— EXERCISE MATERIALS —
+++++

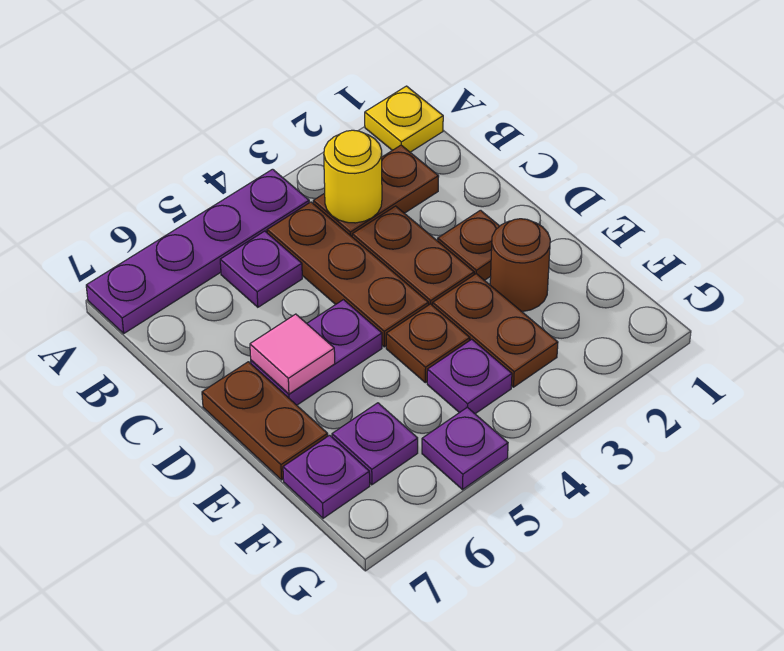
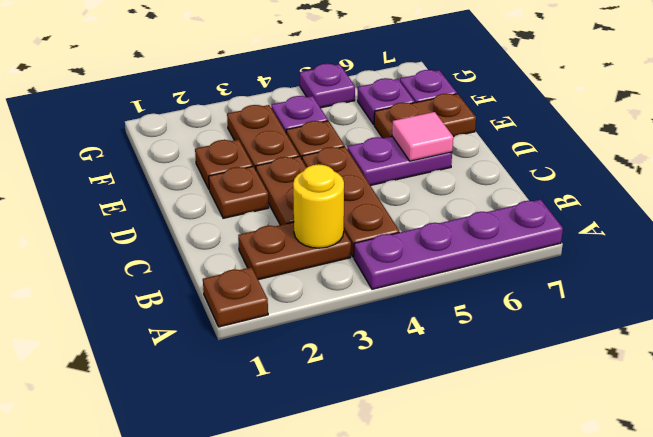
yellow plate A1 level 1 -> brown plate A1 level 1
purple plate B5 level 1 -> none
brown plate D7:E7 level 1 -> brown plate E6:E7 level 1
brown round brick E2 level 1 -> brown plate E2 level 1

+++++

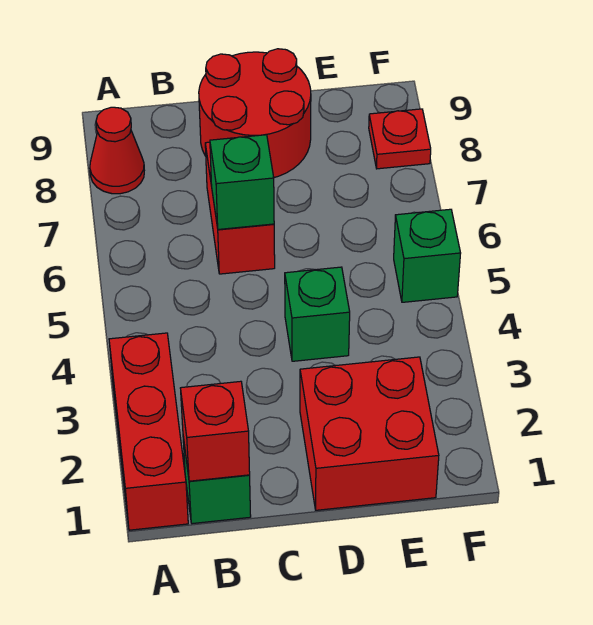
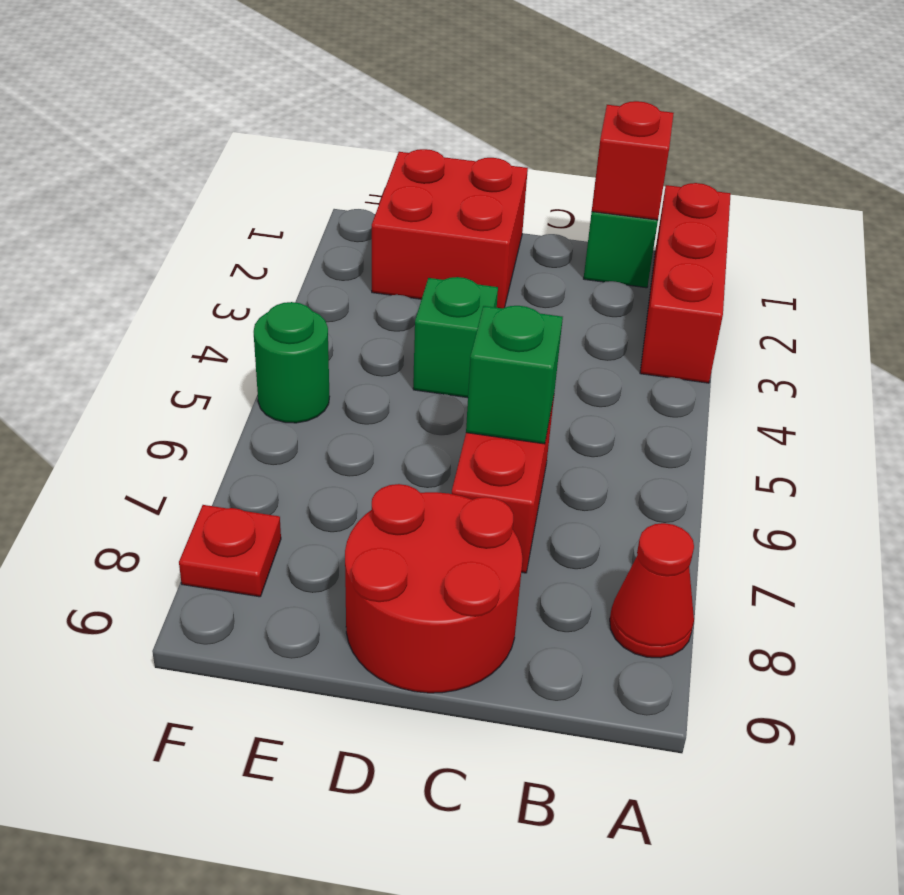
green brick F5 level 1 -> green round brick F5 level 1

+++++

— WHAT TO PRODUCE —
Each line of the entries above that includes the string "plate" should be copied out.

— YOUR SOLUTION —
yellow plate A1 level 1 -> brown plate A1 level 1
purple plate B5 level 1 -> none
brown plate D7:E7 level 1 -> brown plate E6:E7 level 1
brown round brick E2 level 1 -> brown plate E2 level 1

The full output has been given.